** Opening Data excerpts block **

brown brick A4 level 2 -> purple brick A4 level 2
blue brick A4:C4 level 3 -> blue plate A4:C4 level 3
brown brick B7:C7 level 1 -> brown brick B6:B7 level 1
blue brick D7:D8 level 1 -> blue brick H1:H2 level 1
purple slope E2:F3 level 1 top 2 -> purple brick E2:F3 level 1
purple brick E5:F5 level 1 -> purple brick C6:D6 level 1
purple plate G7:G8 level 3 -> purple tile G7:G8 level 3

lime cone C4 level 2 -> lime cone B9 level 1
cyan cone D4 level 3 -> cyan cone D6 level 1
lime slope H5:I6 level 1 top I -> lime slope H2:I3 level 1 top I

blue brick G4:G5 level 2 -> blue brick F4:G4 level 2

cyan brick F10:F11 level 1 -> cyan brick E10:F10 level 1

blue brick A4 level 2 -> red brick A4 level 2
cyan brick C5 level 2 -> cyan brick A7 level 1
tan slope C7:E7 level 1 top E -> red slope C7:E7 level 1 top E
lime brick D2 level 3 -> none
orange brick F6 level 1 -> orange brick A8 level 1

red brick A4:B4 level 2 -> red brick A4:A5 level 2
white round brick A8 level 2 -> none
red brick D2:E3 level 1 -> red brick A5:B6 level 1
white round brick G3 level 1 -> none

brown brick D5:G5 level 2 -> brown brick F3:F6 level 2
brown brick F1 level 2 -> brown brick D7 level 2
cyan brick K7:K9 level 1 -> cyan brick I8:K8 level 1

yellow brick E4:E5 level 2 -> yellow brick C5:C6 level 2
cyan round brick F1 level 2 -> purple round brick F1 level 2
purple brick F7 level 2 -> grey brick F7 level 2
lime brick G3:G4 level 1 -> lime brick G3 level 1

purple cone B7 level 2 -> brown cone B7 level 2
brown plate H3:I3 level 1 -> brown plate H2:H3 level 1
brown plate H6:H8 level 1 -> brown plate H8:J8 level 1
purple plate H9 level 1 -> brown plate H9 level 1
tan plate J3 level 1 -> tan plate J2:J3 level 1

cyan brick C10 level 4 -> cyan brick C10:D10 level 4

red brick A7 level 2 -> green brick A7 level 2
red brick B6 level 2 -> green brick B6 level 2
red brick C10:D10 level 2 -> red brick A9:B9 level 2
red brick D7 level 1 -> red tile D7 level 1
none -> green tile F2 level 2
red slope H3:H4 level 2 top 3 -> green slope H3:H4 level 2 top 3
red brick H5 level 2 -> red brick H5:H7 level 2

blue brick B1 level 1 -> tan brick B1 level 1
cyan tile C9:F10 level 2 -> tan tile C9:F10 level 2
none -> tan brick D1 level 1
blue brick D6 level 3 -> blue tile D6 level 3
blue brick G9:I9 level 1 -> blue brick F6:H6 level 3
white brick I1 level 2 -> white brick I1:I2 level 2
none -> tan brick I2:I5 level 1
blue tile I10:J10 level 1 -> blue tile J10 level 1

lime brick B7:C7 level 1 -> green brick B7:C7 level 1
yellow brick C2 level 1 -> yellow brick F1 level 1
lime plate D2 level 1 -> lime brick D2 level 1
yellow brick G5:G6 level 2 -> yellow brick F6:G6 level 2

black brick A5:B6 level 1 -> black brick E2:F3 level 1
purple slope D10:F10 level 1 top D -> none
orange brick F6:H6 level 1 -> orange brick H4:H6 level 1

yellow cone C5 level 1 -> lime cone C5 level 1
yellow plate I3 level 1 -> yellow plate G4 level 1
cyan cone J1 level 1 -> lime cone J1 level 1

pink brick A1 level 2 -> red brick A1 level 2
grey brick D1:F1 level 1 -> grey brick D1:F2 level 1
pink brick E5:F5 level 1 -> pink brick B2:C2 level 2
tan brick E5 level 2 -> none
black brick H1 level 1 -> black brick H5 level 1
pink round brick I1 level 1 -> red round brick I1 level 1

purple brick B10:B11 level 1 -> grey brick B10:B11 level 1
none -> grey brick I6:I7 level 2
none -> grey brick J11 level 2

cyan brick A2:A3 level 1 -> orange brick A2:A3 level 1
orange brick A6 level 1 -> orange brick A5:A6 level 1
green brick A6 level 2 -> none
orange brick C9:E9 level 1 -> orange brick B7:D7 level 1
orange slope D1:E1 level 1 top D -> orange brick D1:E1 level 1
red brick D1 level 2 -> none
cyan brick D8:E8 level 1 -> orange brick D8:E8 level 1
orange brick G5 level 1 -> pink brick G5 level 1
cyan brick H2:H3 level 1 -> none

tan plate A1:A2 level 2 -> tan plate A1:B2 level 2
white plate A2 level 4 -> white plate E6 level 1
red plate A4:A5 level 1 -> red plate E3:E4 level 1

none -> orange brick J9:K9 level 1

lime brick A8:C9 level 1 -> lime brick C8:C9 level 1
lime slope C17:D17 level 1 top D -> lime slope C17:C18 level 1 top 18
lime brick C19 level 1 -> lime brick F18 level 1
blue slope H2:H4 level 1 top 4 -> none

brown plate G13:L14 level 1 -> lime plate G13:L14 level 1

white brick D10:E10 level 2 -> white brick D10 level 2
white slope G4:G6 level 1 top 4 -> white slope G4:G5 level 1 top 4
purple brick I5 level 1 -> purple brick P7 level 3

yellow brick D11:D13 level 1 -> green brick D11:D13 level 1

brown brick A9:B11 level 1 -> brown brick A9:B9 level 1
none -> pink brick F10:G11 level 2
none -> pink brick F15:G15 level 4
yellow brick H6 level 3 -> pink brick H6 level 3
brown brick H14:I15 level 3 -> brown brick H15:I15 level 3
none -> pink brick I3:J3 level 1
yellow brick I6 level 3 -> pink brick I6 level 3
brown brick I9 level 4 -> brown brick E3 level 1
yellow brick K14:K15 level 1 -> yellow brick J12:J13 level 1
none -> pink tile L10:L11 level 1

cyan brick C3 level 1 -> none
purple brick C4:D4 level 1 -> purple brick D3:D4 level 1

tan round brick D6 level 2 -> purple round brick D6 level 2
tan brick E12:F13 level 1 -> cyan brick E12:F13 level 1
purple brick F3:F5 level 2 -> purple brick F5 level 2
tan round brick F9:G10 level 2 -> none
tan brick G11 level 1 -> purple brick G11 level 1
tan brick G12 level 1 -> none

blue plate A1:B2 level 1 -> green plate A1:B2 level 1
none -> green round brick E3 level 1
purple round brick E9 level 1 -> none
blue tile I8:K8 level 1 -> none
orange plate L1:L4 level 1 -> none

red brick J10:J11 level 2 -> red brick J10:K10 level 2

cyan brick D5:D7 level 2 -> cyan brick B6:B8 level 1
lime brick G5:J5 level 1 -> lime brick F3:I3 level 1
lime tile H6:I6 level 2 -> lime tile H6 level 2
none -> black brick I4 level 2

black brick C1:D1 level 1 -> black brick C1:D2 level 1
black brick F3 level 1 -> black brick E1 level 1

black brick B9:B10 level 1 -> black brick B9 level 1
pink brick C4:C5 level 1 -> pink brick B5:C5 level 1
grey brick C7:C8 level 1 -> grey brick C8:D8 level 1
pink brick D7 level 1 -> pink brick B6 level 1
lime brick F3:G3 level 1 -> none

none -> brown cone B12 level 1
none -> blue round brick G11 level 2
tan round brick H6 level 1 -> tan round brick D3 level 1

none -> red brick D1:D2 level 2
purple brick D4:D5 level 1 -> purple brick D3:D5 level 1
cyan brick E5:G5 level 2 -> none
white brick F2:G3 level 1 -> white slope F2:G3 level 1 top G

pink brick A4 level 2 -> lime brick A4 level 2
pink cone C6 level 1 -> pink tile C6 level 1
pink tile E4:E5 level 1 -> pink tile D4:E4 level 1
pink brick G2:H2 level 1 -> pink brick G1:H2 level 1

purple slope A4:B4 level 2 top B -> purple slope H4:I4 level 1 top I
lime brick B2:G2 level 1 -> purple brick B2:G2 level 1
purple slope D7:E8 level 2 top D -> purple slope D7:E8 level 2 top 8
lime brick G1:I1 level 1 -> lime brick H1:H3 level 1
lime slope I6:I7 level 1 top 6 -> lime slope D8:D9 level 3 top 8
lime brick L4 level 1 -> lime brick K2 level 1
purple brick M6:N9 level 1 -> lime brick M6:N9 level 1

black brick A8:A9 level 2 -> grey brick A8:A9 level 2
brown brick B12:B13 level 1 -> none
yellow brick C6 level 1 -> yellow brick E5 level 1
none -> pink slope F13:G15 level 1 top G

** Closing Data excerpts block **

* _What you need to do_
Using the records above, set down exactly the lines from the one with "yellow brick G5:G6" through the one with "pink round brick", inclusive, and nothing more.

* _Answer area_
yellow brick G5:G6 level 2 -> yellow brick F6:G6 level 2

black brick A5:B6 level 1 -> black brick E2:F3 level 1
purple slope D10:F10 level 1 top D -> none
orange brick F6:H6 level 1 -> orange brick H4:H6 level 1

yellow cone C5 level 1 -> lime cone C5 level 1
yellow plate I3 level 1 -> yellow plate G4 level 1
cyan cone J1 level 1 -> lime cone J1 level 1

pink brick A1 level 2 -> red brick A1 level 2
grey brick D1:F1 level 1 -> grey brick D1:F2 level 1
pink brick E5:F5 level 1 -> pink brick B2:C2 level 2
tan brick E5 level 2 -> none
black brick H1 level 1 -> black brick H5 level 1
pink round brick I1 level 1 -> red round brick I1 level 1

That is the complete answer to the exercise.